• [Records provided]
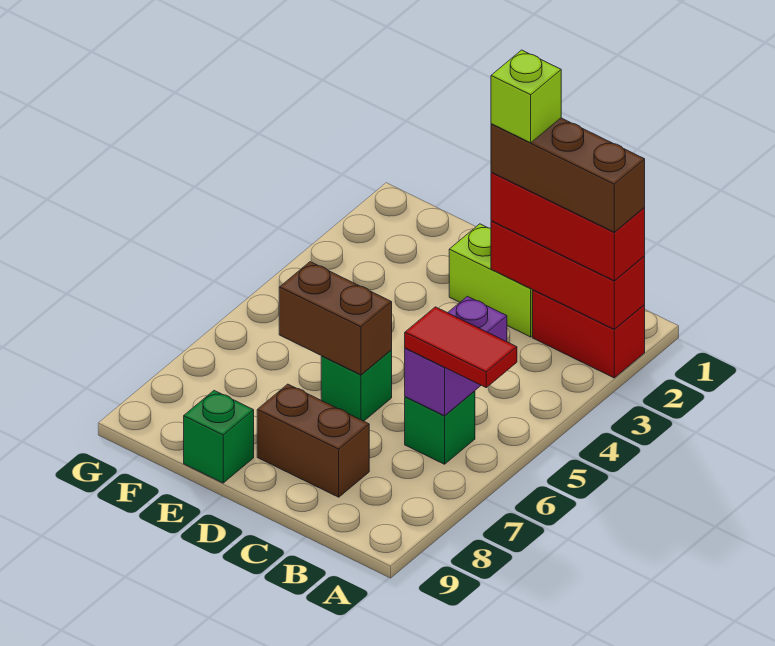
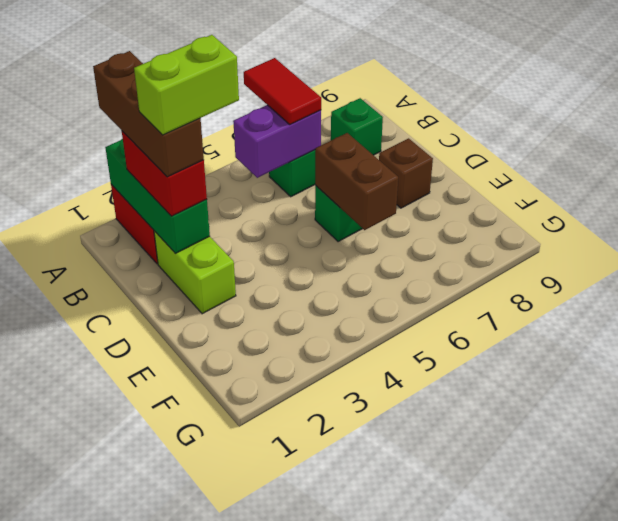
red brick A2:C2 level 2 -> green brick A2:C2 level 2
red brick A2:C2 level 3 -> red brick B2:C2 level 3
lime brick C2 level 5 -> lime brick C2:C3 level 5
brown brick C8:D8 level 1 -> brown brick D8 level 1
green brick E9 level 1 -> green brick B8 level 1

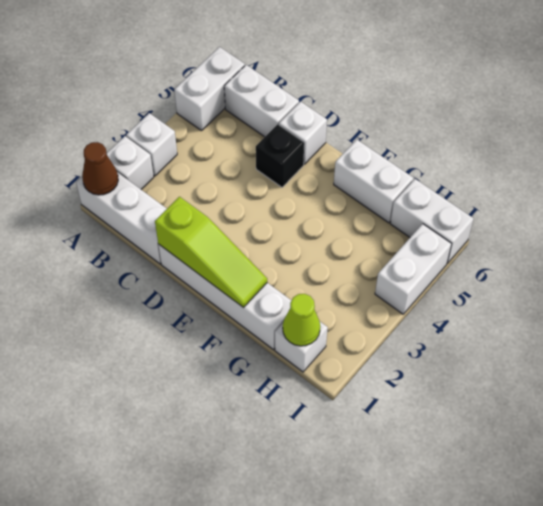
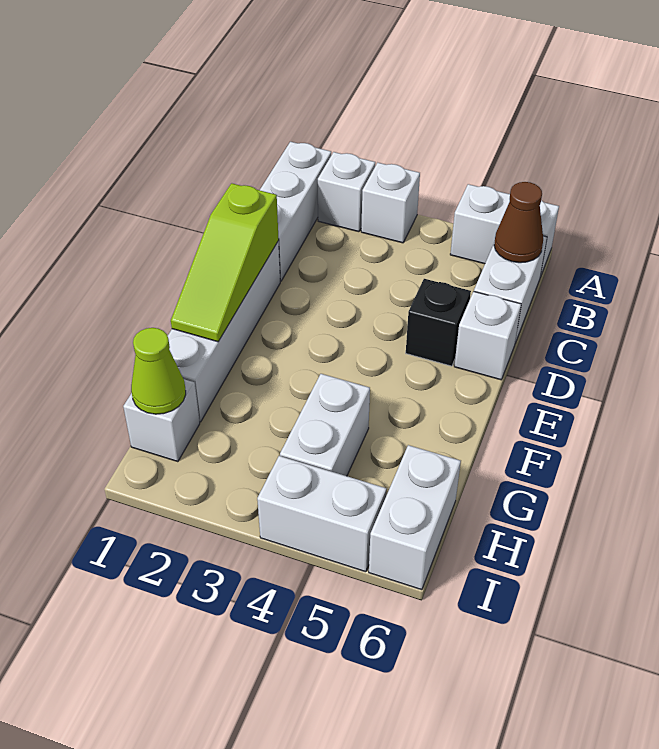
brown cone A1 level 2 -> brown cone B6 level 2
white brick F6:G6 level 1 -> white brick G4:H4 level 1

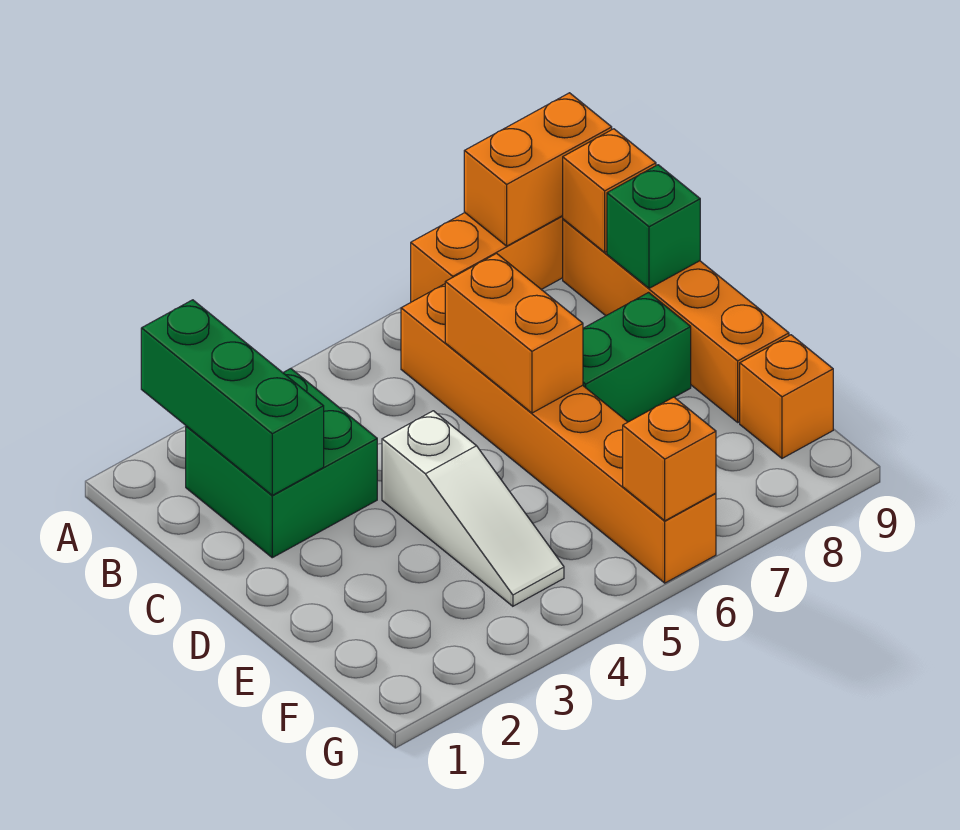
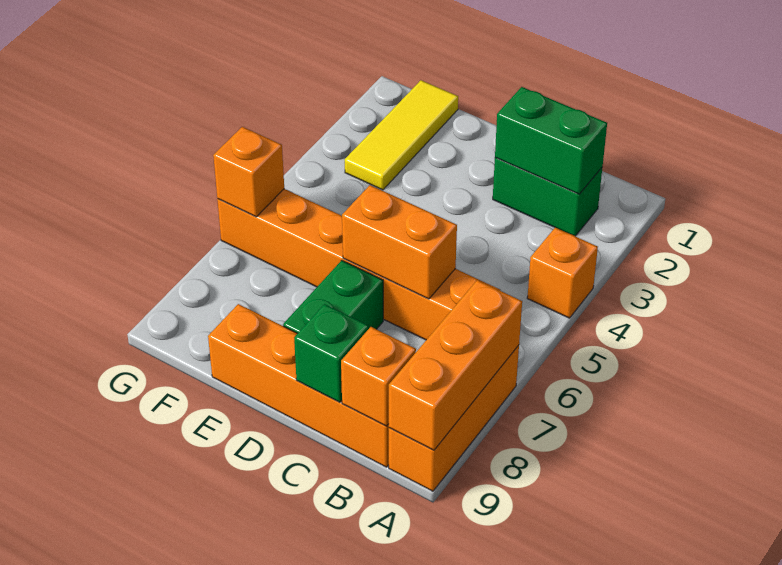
green brick A2:C2 level 2 -> green brick B2:C2 level 2
orange brick A8:A9 level 2 -> orange brick A7:A9 level 2
green brick B2:C3 level 1 -> green brick B2:C2 level 1
white slope D4:F4 level 1 top D -> none
none -> yellow tile F1:F3 level 1
orange brick F9 level 1 -> orange brick A4 level 1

• [Problem requirements]
Repeat the whole listing above word for word. Leave out the pictures.

• [Result for this task]
red brick A2:C2 level 2 -> green brick A2:C2 level 2
red brick A2:C2 level 3 -> red brick B2:C2 level 3
lime brick C2 level 5 -> lime brick C2:C3 level 5
brown brick C8:D8 level 1 -> brown brick D8 level 1
green brick E9 level 1 -> green brick B8 level 1

brown cone A1 level 2 -> brown cone B6 level 2
white brick F6:G6 level 1 -> white brick G4:H4 level 1

green brick A2:C2 level 2 -> green brick B2:C2 level 2
orange brick A8:A9 level 2 -> orange brick A7:A9 level 2
green brick B2:C3 level 1 -> green brick B2:C2 level 1
white slope D4:F4 level 1 top D -> none
none -> yellow tile F1:F3 level 1
orange brick F9 level 1 -> orange brick A4 level 1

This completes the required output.